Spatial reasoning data
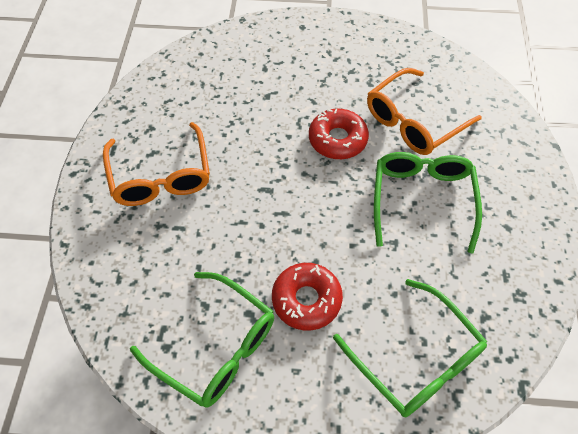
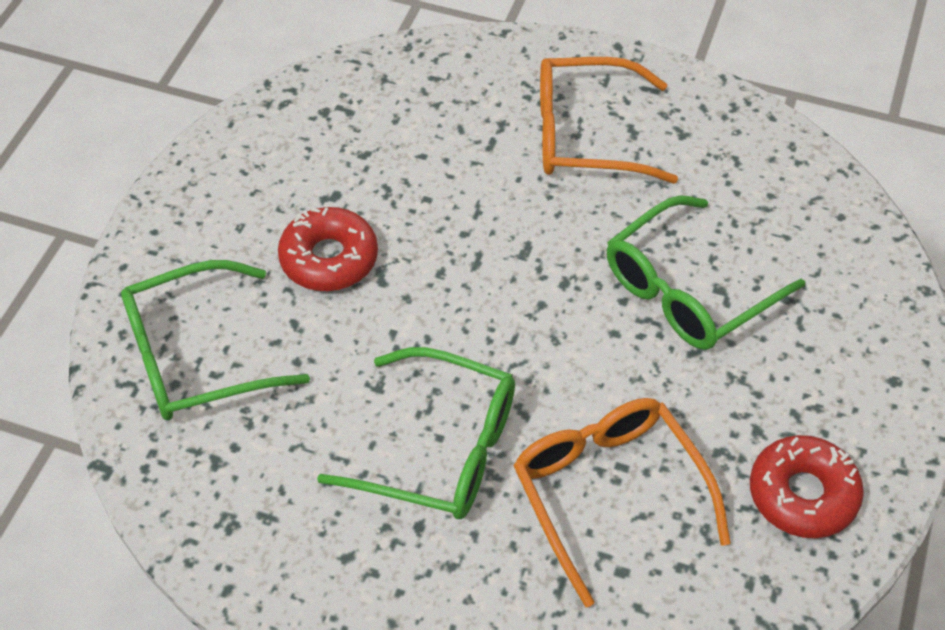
camera: 105 degrees right, 5 degrees down
(215, 346) = (305, 155): green glasses -> green glasses (689, 289)
(337, 139) = (597, 365): red donut -> red donut (803, 494)

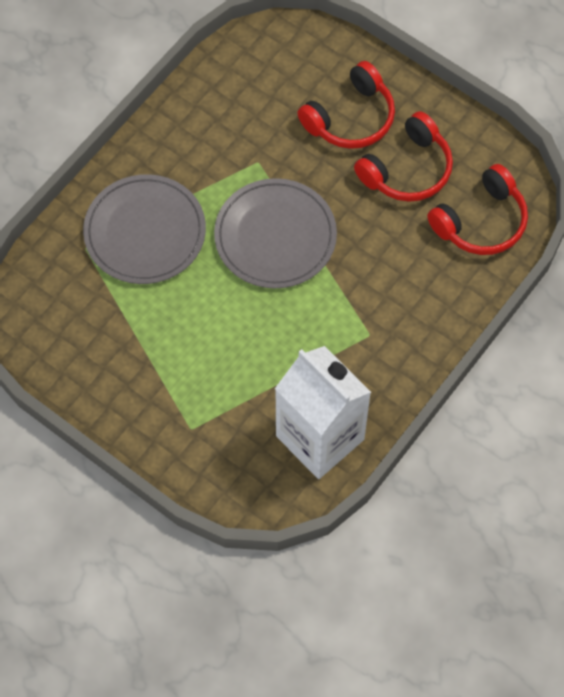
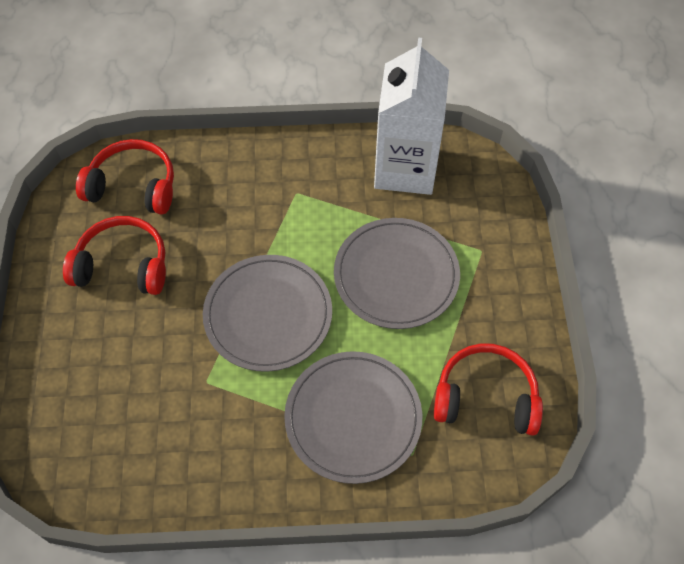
camera: 130 degrees left, 5 degrees down
(227, 348) = (396, 275): none -> grey plate
(350, 118) = (101, 342): red headphones -> red headphones (485, 397)

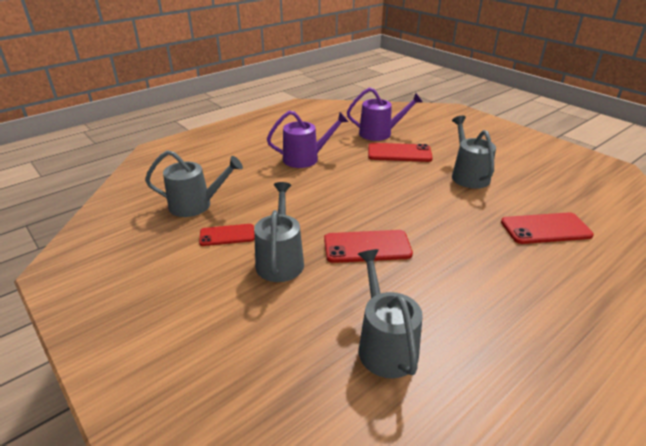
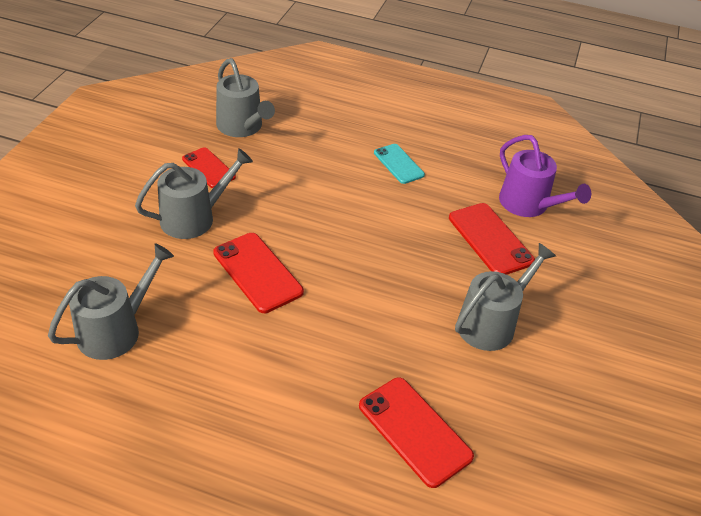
camera: 55 degrees right, 10 degrees up
(305, 158) = (398, 164): purple watering can -> turquoise phone

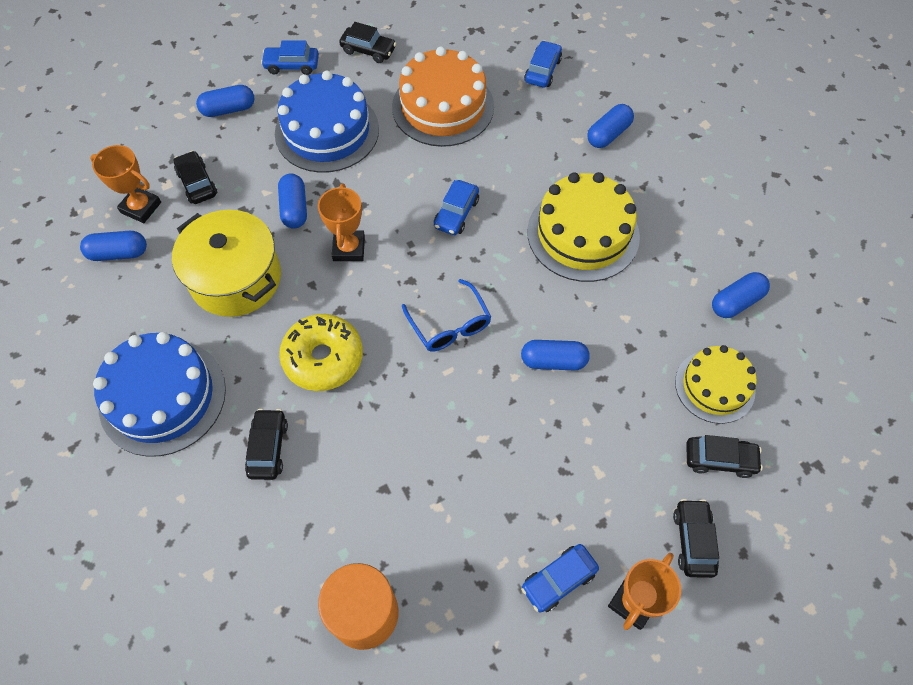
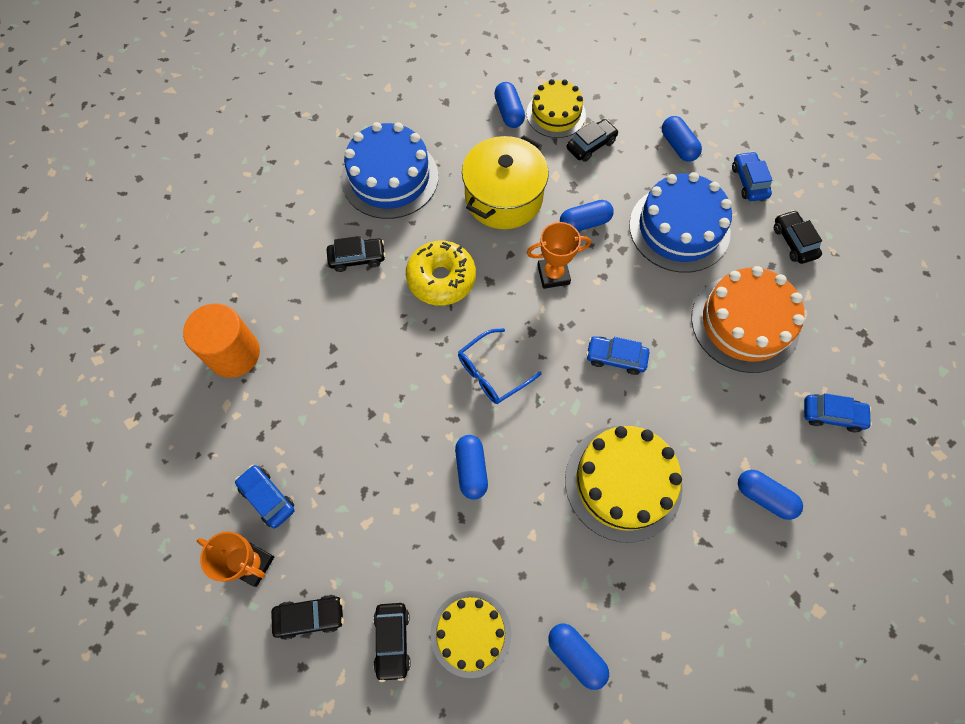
camera: 80 degrees right, 5 degrees up
(141, 207) = (556, 114): orange trophy -> yellow cake
(368, 50) = (793, 241): black car -> black car turned 150 degrees clockwise

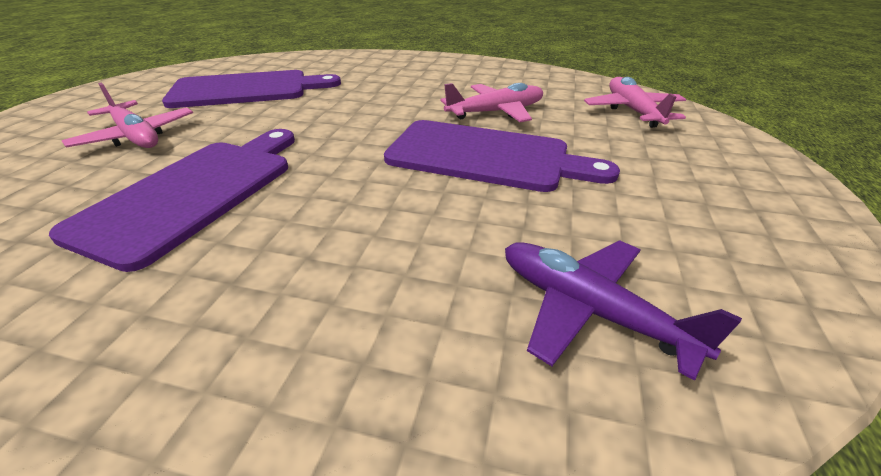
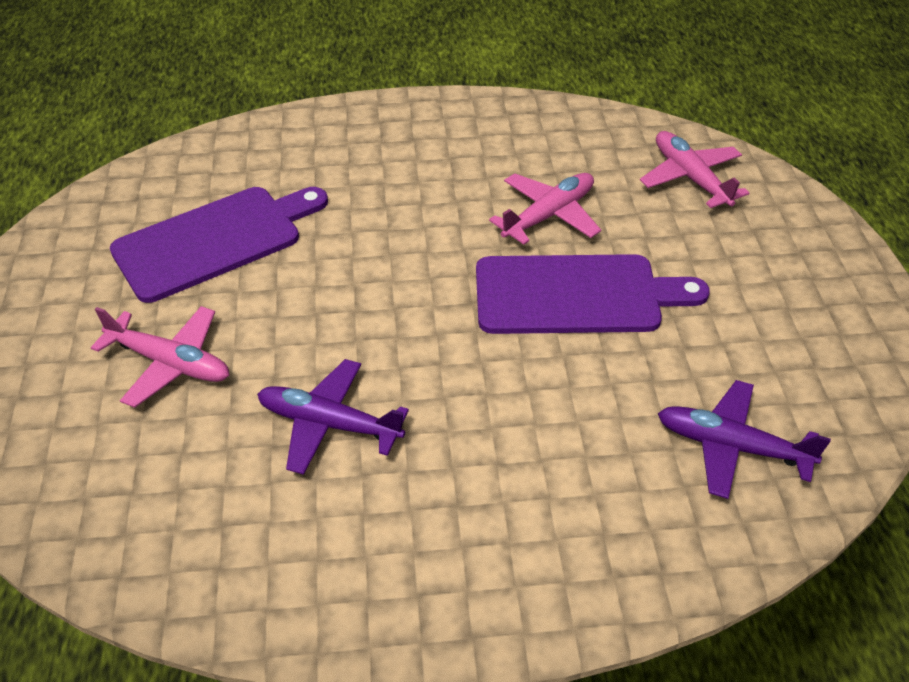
camera: 20 degrees left, 10 degrees up
(195, 193) = (329, 424): purple cutting board -> purple plane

_What the exercise asks_.
For the string "right", go through the entries above and copy each line where it occurs.

_Result for this exercise_.
camera: 105 degrees right, 5 degrees down
camera: 55 degrees right, 10 degrees up
camera: 80 degrees right, 5 degrees up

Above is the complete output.